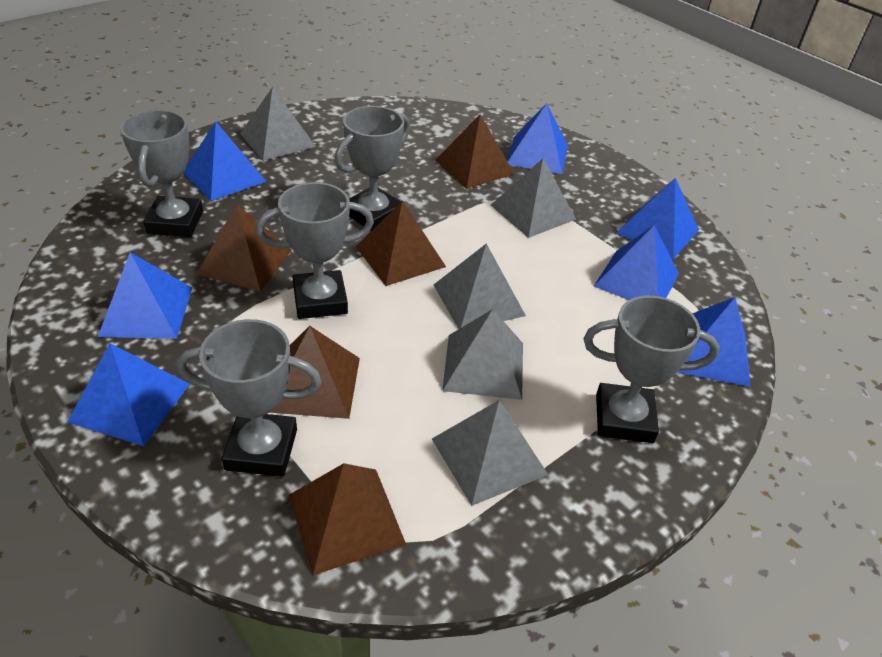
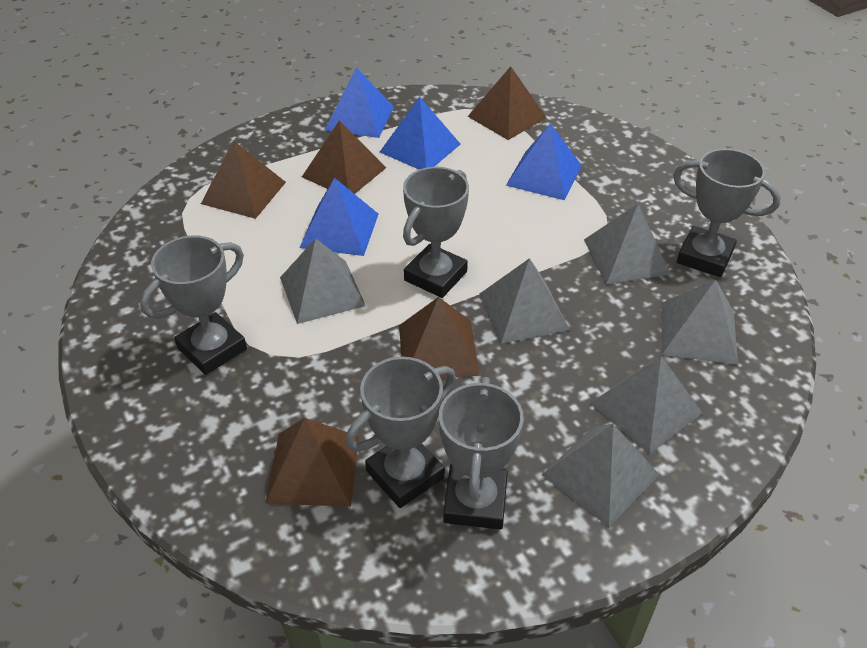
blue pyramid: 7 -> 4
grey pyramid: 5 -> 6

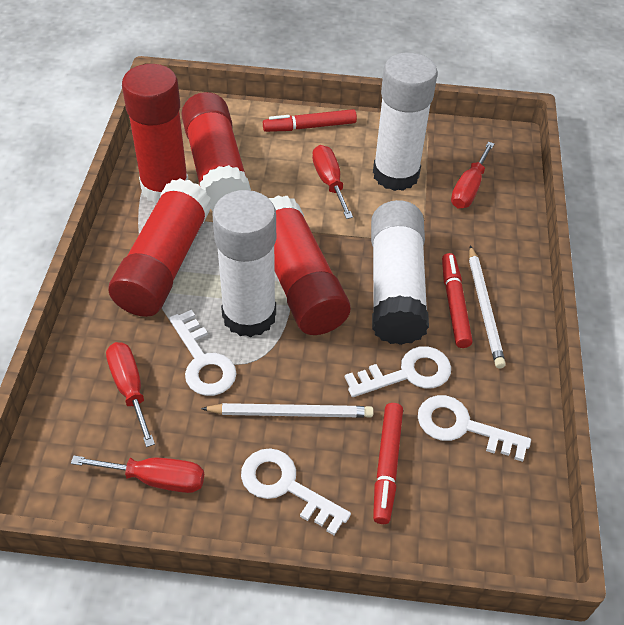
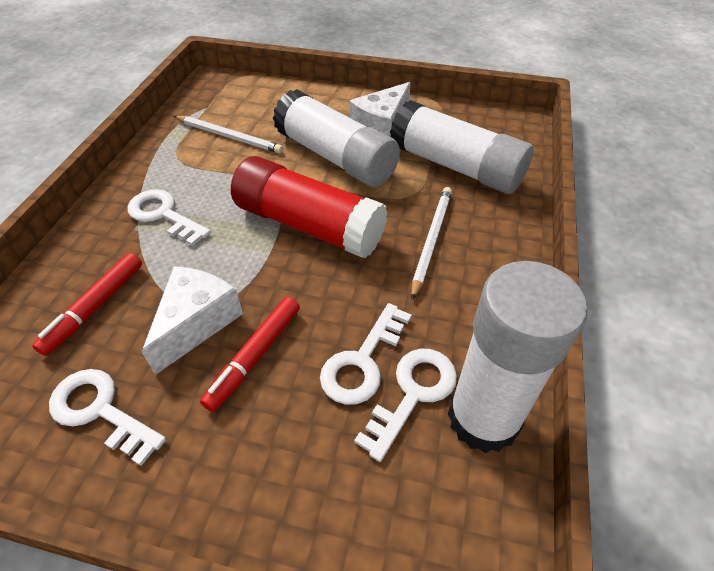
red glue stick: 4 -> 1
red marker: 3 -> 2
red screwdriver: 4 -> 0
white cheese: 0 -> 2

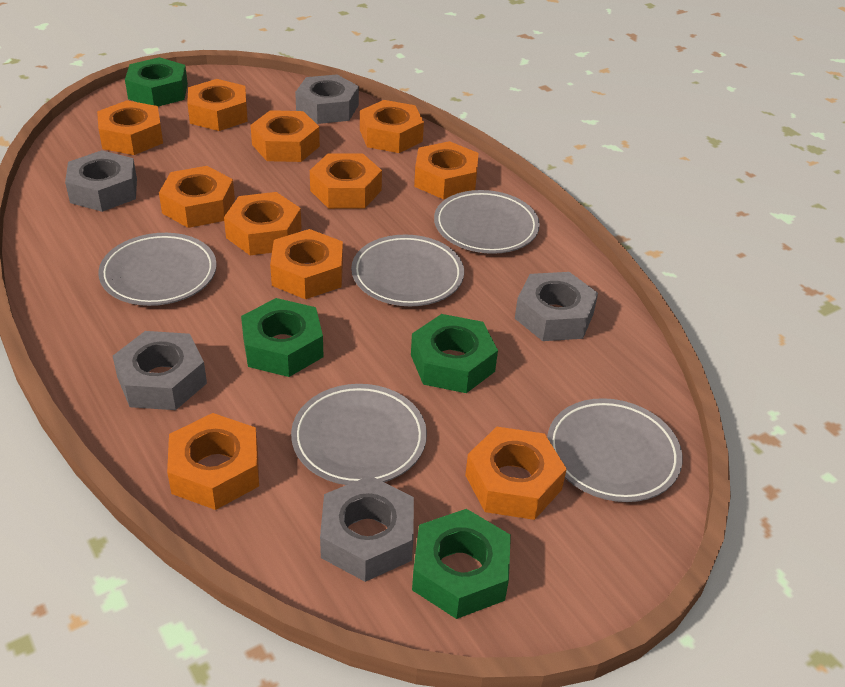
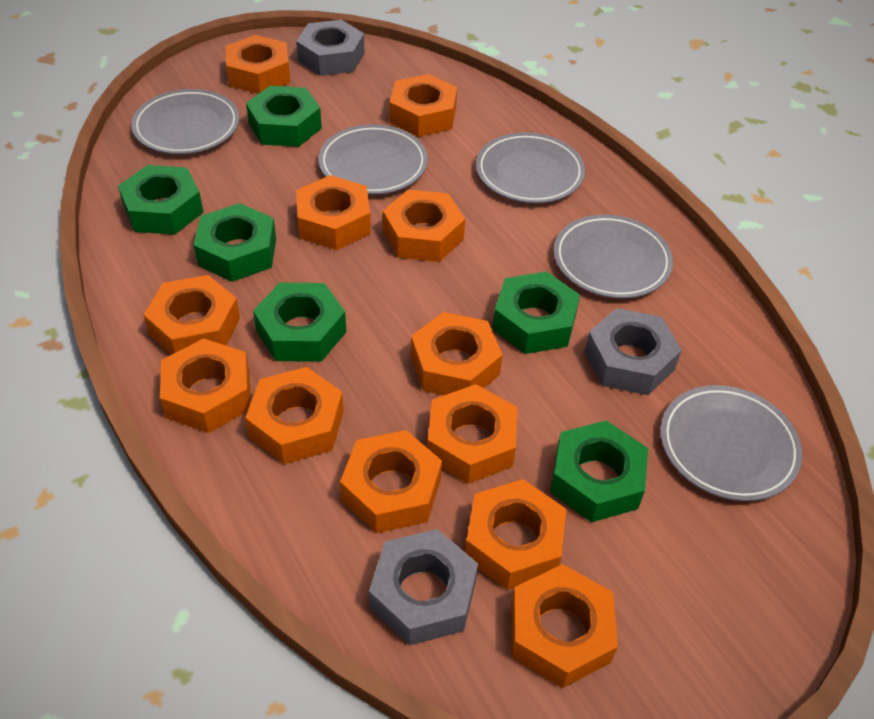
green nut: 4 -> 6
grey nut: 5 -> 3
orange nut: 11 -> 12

====

In the copy, no pictures are to appear; write out exactly the lines from the one containing "grey pyramid: 5 -> 6" through the end of the listing above and no further lines.

grey pyramid: 5 -> 6

red glue stick: 4 -> 1
red marker: 3 -> 2
red screwdriver: 4 -> 0
white cheese: 0 -> 2

green nut: 4 -> 6
grey nut: 5 -> 3
orange nut: 11 -> 12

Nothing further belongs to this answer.